Data for this task -

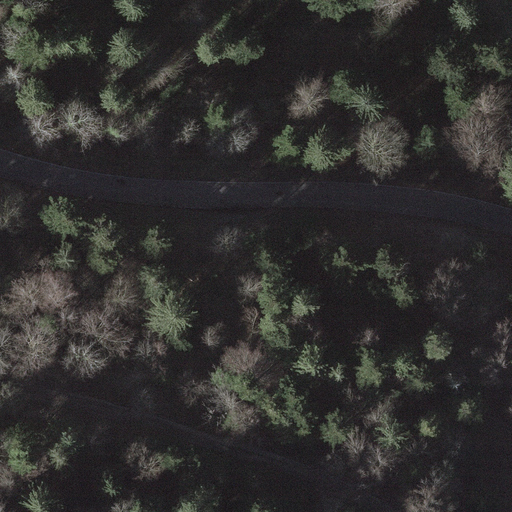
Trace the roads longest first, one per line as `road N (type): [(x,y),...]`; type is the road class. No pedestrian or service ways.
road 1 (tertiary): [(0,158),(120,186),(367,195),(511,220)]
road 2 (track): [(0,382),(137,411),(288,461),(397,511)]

--

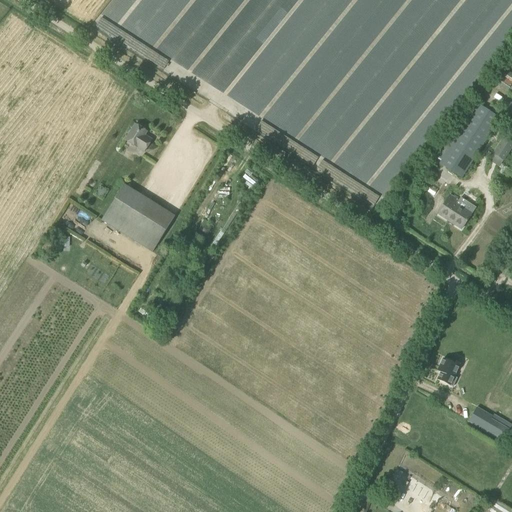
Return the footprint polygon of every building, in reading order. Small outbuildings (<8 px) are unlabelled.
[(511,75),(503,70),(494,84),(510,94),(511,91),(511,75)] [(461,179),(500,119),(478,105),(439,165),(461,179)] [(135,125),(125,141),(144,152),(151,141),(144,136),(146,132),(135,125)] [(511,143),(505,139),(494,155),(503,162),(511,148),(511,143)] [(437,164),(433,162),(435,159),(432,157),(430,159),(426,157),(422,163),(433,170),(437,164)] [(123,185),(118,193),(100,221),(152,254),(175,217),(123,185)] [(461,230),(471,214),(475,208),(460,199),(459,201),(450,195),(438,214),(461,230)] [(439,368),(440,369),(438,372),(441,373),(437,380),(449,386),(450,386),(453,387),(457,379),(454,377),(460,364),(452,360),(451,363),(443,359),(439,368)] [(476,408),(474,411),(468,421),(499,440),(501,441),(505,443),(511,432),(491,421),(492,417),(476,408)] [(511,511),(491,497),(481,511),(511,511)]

Problem description - Rewrite everything from the line containing "Trace the roads" down to the line containing "road 2 (track): [(0,382),(137,411),(288,461),(397,511)]" as a numbered list, including both of those lines and leaving out any blank lines.

The output -
1. Trace the roads longest first, one per line as `road N (type): [(x,y),...]`; type is the road class. No pedestrian or service ways.
2. road 1 (tertiary): [(0,158),(120,186),(367,195),(511,220)]
3. road 2 (track): [(0,382),(137,411),(288,461),(397,511)]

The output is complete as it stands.